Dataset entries
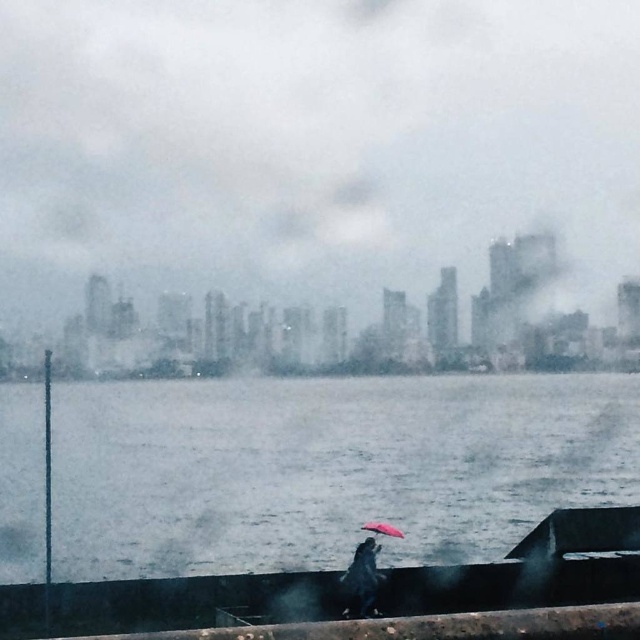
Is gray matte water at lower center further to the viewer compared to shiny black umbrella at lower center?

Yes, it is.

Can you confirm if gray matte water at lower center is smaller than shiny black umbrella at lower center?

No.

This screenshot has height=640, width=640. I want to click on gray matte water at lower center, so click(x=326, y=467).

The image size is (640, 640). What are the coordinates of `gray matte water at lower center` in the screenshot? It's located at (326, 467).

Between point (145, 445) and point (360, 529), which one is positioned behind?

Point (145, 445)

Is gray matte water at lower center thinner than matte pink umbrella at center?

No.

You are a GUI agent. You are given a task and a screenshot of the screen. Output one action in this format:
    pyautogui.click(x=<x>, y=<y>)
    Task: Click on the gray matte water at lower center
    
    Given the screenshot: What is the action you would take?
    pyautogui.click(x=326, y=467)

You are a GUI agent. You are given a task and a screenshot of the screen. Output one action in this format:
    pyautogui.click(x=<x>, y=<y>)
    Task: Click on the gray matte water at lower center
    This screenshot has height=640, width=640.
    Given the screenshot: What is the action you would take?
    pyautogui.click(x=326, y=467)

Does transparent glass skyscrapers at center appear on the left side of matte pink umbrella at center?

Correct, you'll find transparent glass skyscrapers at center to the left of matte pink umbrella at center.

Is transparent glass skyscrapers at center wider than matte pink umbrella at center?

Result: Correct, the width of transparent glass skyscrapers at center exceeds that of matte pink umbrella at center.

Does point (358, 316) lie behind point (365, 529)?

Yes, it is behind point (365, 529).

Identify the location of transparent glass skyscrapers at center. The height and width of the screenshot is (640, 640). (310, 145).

---

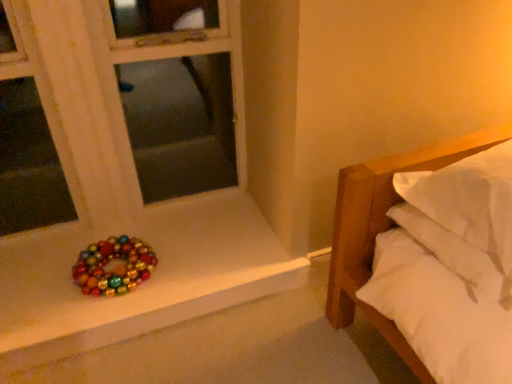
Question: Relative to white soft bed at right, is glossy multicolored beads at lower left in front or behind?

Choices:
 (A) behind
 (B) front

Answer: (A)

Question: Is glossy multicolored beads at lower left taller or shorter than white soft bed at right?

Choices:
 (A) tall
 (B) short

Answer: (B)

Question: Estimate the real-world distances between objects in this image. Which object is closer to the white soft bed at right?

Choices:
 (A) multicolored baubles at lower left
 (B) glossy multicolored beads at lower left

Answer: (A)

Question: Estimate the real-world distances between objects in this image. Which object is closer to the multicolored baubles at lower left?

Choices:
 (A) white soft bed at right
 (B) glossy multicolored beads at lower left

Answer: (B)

- [GOAL OF THE EXERCISE]
Copy the entries from the line with "Does transparent glass" up to and including the line with "Correct, you'll find", substituting "parasol" for "umbrella" and changing nothing else.

- [SOLUTION TO THE EXERCISE]
Does transparent glass skyscrapers at center appear on the left side of matte pink parasol at center?

Correct, you'll find transparent glass skyscrapers at center to the left of matte pink parasol at center.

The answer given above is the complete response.